## SOURCE DATA
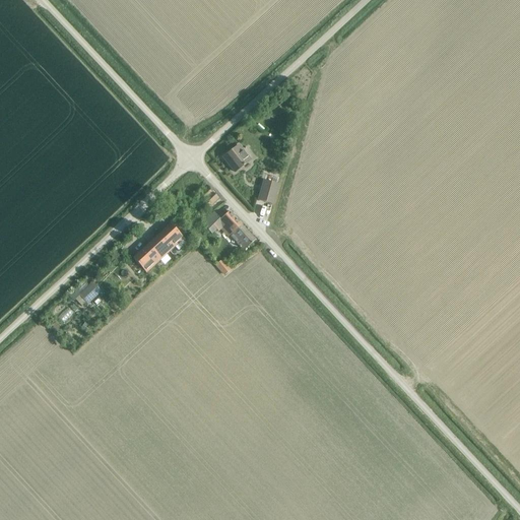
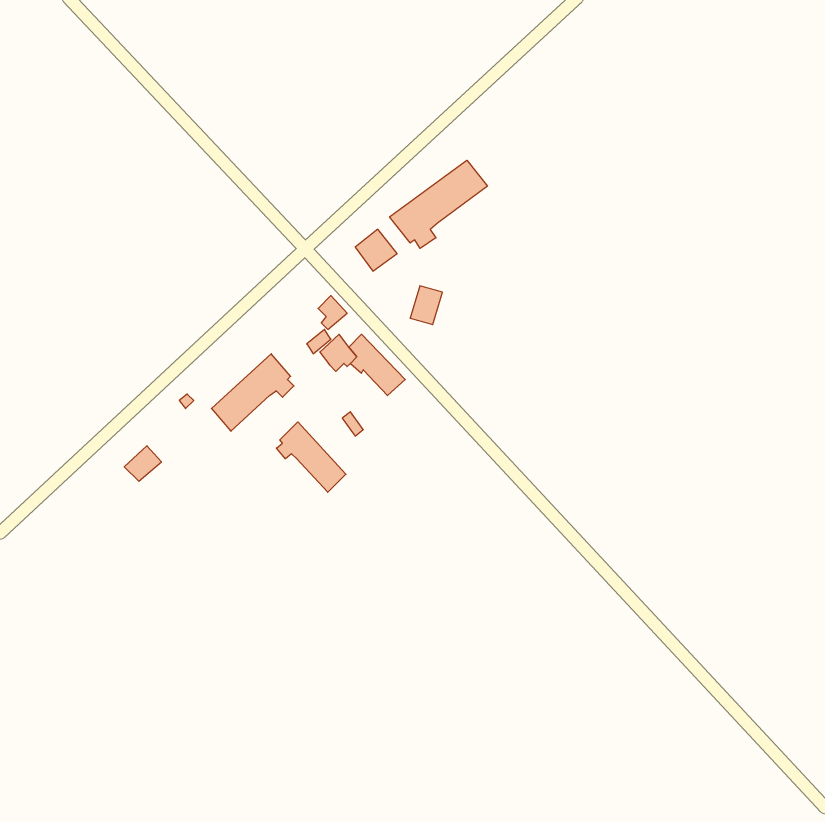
building: none -> [390,160,487,248]
building: none -> [276,422,346,492]

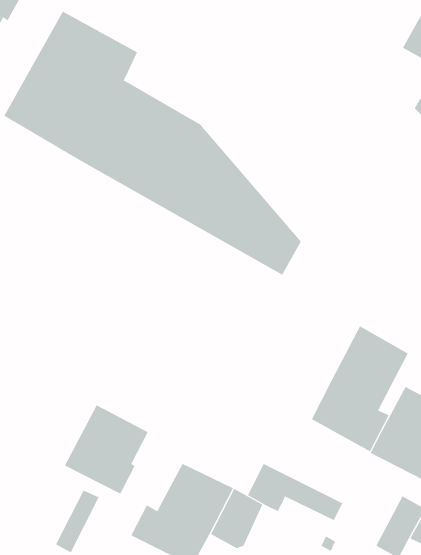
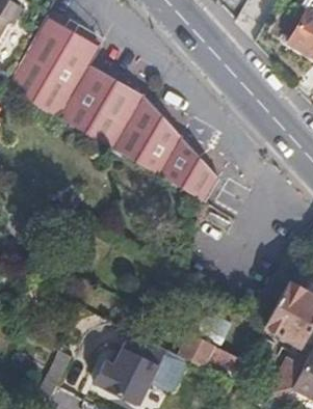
building: [311,326,408,452] -> none
building: [64,404,148,495] -> none

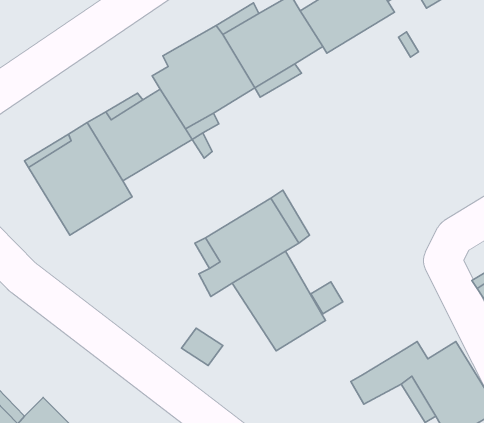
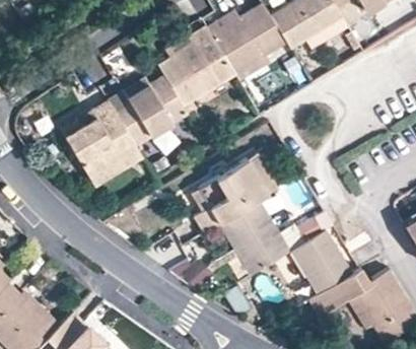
building: none -> [291,231,351,294]

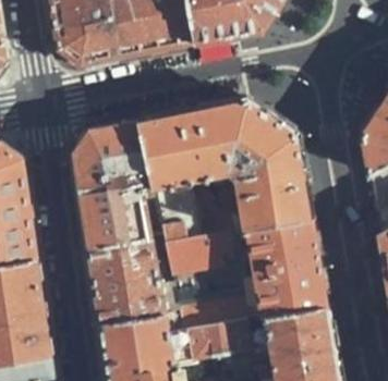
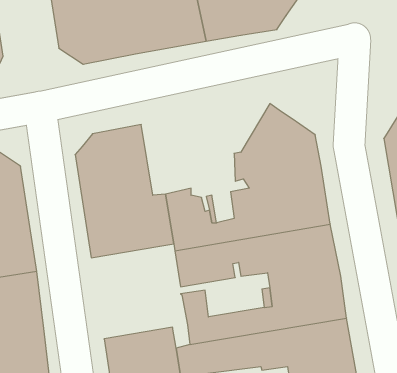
building: [134,98,255,192] -> none
building: [87,237,178,324] -> none

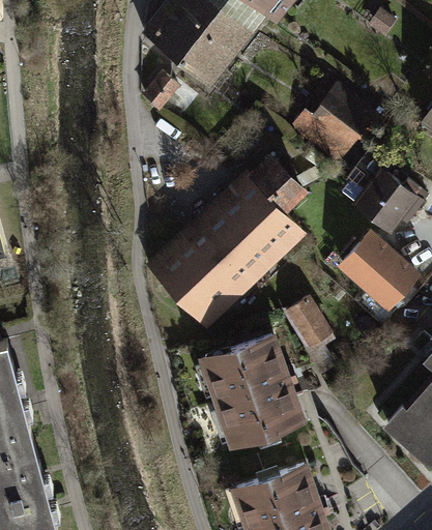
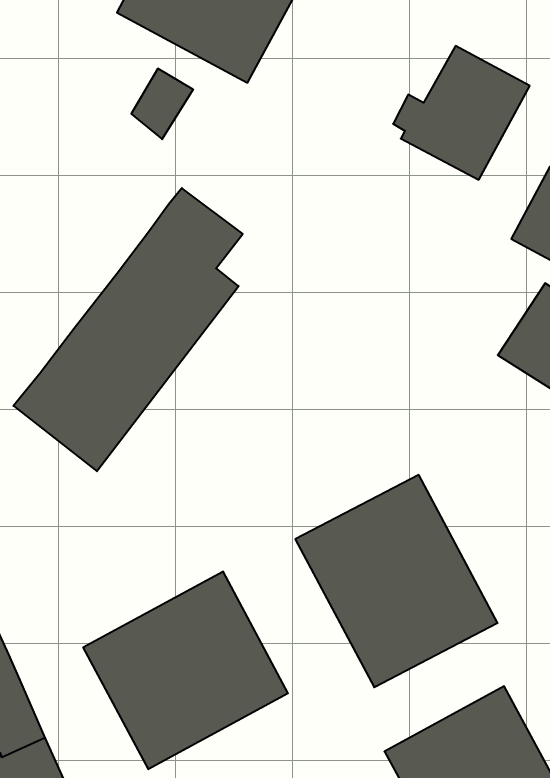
building: [152,164,301,320] -> [13,188,243,471]
building: [284,300,328,350] -> none
building: none -> [83,571,288,769]

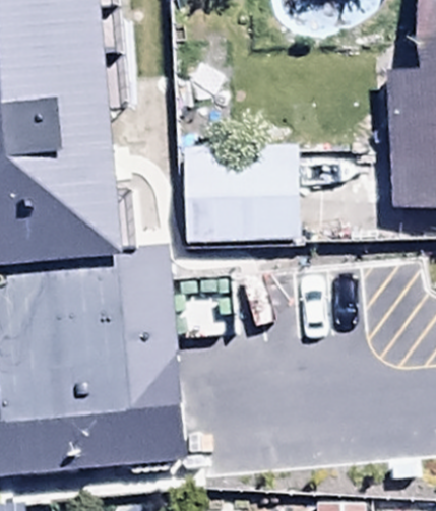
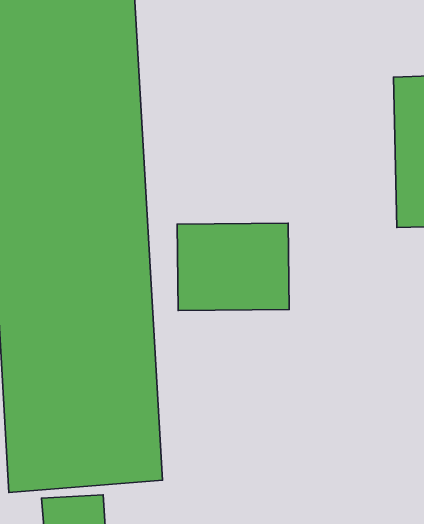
building: [181,130,295,216] -> none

## WORK TASK
Search the entries above for the word "none", and copy every line where it occurs.

## TASK RESPONSE
building: none -> [390,160,487,248]
building: none -> [276,422,346,492]
building: [311,326,408,452] -> none
building: [64,404,148,495] -> none
building: none -> [291,231,351,294]
building: [134,98,255,192] -> none
building: [87,237,178,324] -> none
building: [284,300,328,350] -> none
building: none -> [83,571,288,769]
building: [181,130,295,216] -> none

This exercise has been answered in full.